Your objective
The expected result is a word-for-word copy of the entries, minus any pictures.

Source information below:

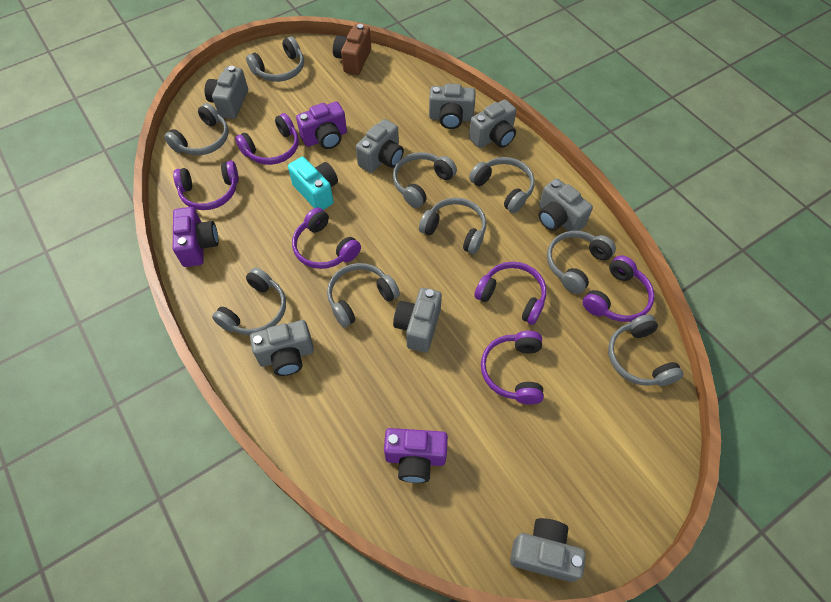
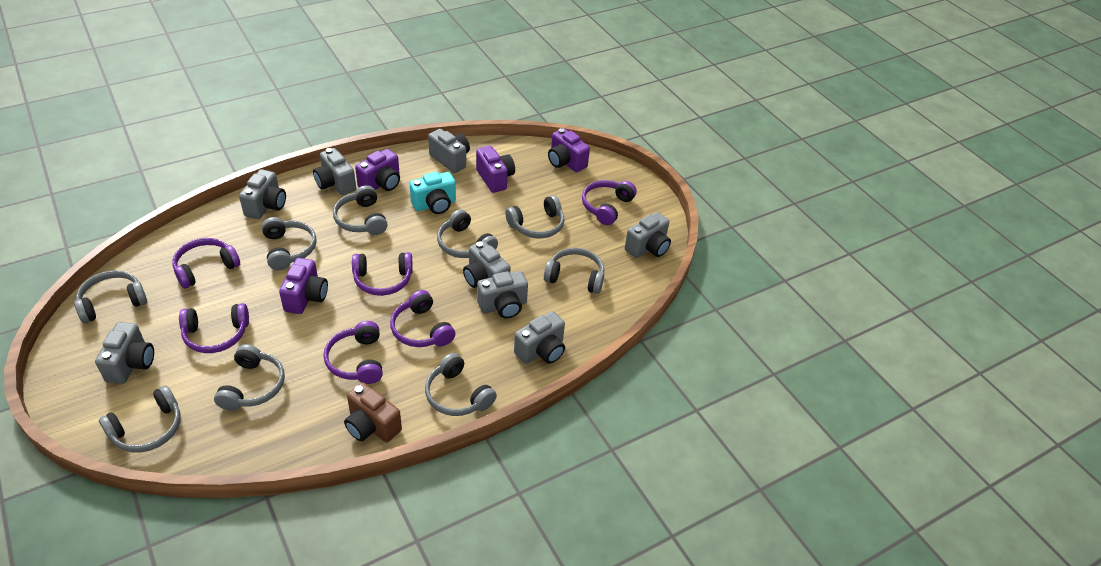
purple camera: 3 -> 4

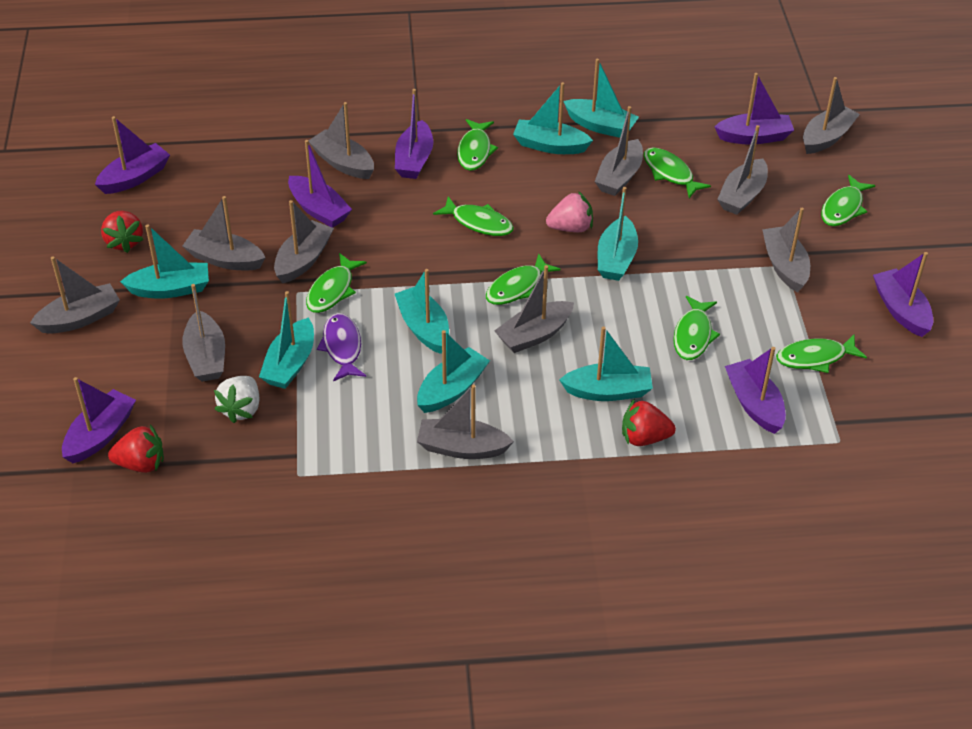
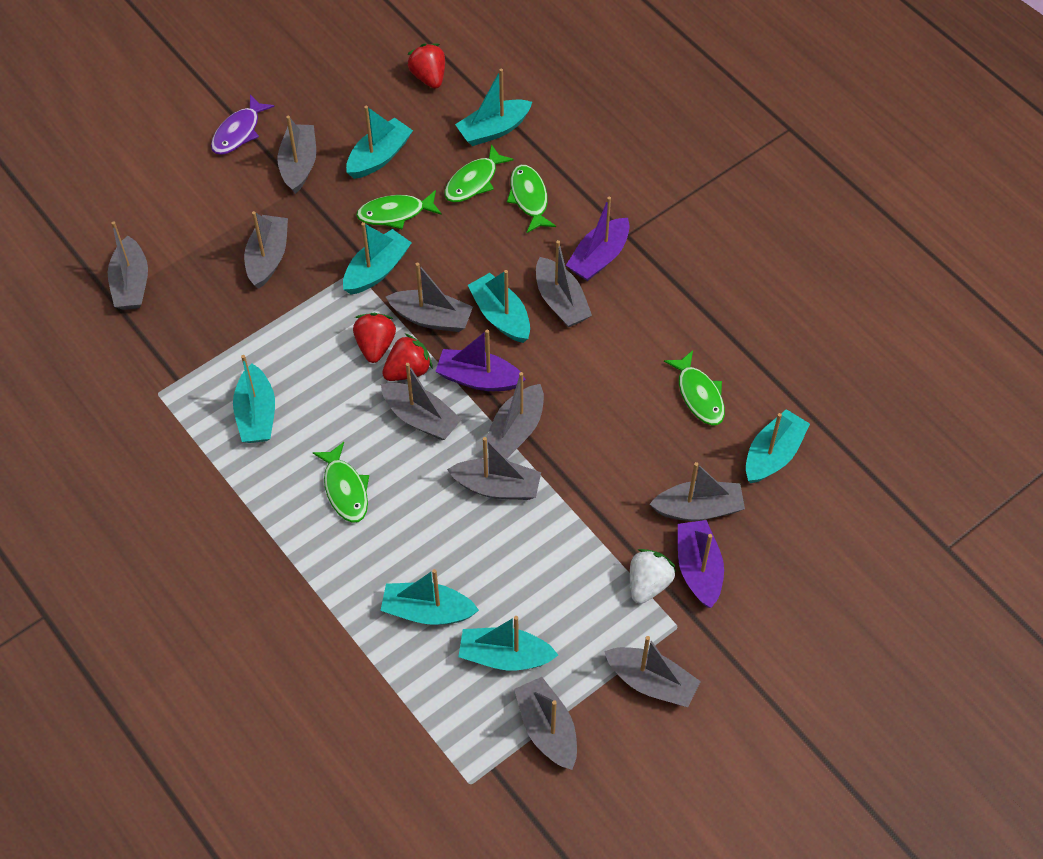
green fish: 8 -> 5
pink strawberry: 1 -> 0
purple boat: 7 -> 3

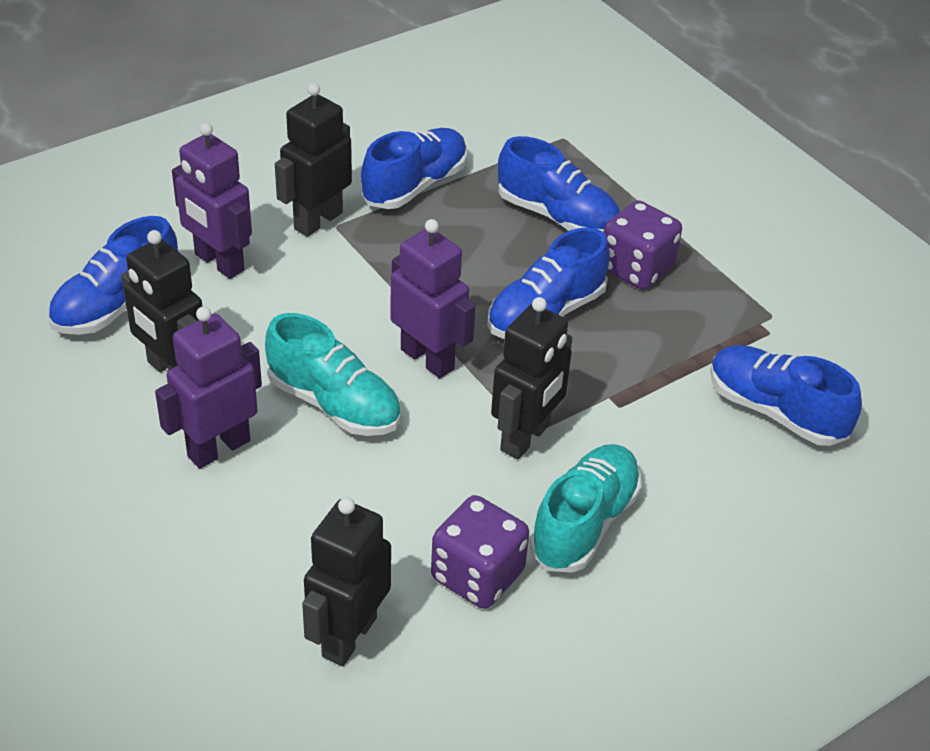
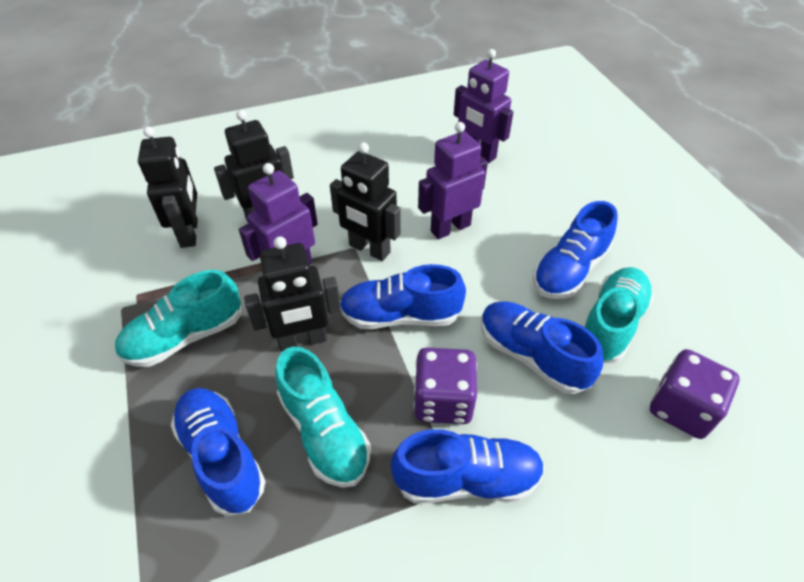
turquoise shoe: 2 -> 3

End of Source information.

Completed exercise
purple camera: 3 -> 4

green fish: 8 -> 5
pink strawberry: 1 -> 0
purple boat: 7 -> 3

turquoise shoe: 2 -> 3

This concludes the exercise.